▶ _EXERCISE REQUIREMENTS_
Only the lines from the one with "red circle: (66, 116) -> (20, 77), moved" through the last line of the records below belong in your answer, reproduced exactly and with the pictures left out.

▶ _RECORDED INFORMATION_
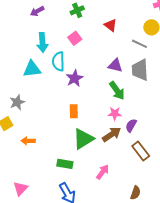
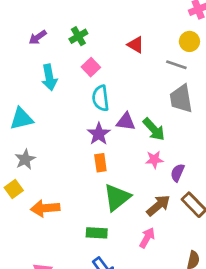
green cross: (77, 10) -> (78, 36), moved
cyan semicircle: (58, 61) -> (101, 98), moved
purple triangle: (115, 65) -> (126, 122), moved
cyan triangle: (32, 69) -> (21, 119), moved
purple star: (75, 78) -> (99, 134), moved
brown arrow: (112, 134) -> (158, 205), moved
orange arrow: (28, 141) -> (45, 208), size x1.5

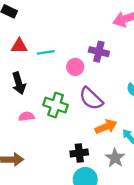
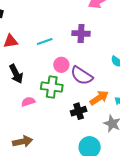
cyan line: (46, 52) -> (45, 41), moved
pink circle: (75, 67) -> (61, 65), moved
black cross: (79, 153) -> (79, 111), moved

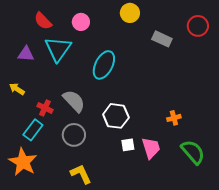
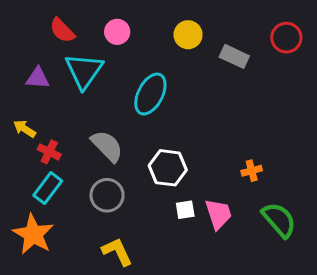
yellow circle: (130, 13) -> (188, 35), moved
red cross: (45, 108) -> (49, 152), moved

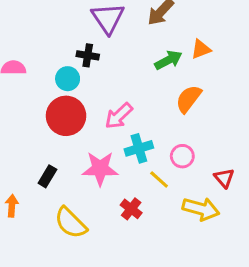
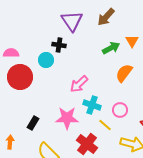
orange triangle: (201, 49) -> (132, 41), turned -40
red circle: (66, 116) -> (20, 77), moved
cyan cross: (139, 148) -> (92, 105), turned 36
red cross: (131, 209) -> (87, 144), size x1.5

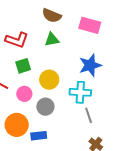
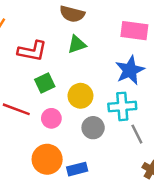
pink rectangle: (90, 25) -> (134, 31), moved
gray circle: (45, 107) -> (93, 128), moved

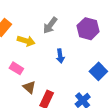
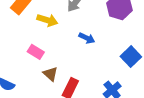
blue arrow: (60, 56) -> (87, 38), turned -56

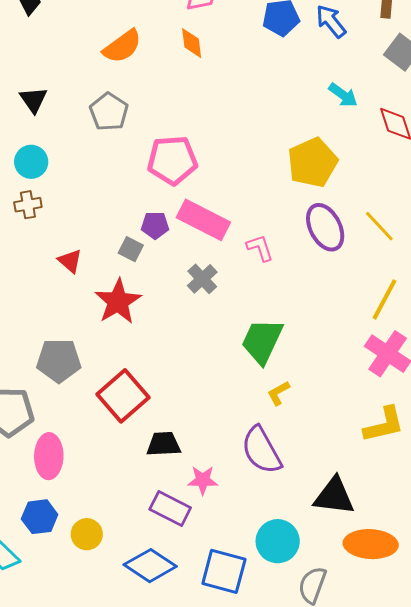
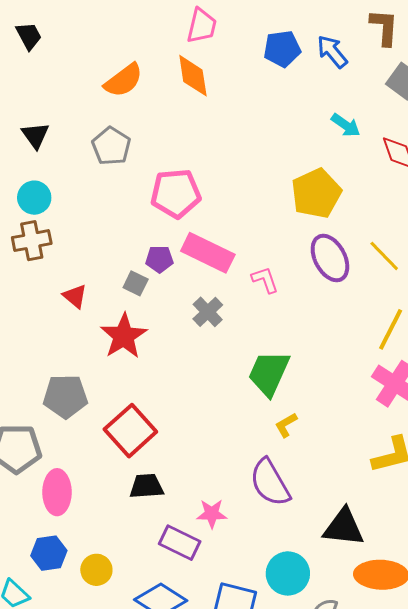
orange diamond: (192, 43) -> (193, 76), size x1.4
brown cross: (28, 205) -> (32, 241), size x1.4
black trapezoid: (164, 444) -> (146, 486), moved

▶ _EXERCISE RESPONSE_
red circle: (66, 116) -> (20, 77), moved
cyan cross: (139, 148) -> (92, 105), turned 36
red cross: (131, 209) -> (87, 144), size x1.5

pink rectangle: (90, 25) -> (134, 31), moved
gray circle: (45, 107) -> (93, 128), moved

blue arrow: (60, 56) -> (87, 38), turned -56

orange diamond: (192, 43) -> (193, 76), size x1.4
brown cross: (28, 205) -> (32, 241), size x1.4
black trapezoid: (164, 444) -> (146, 486), moved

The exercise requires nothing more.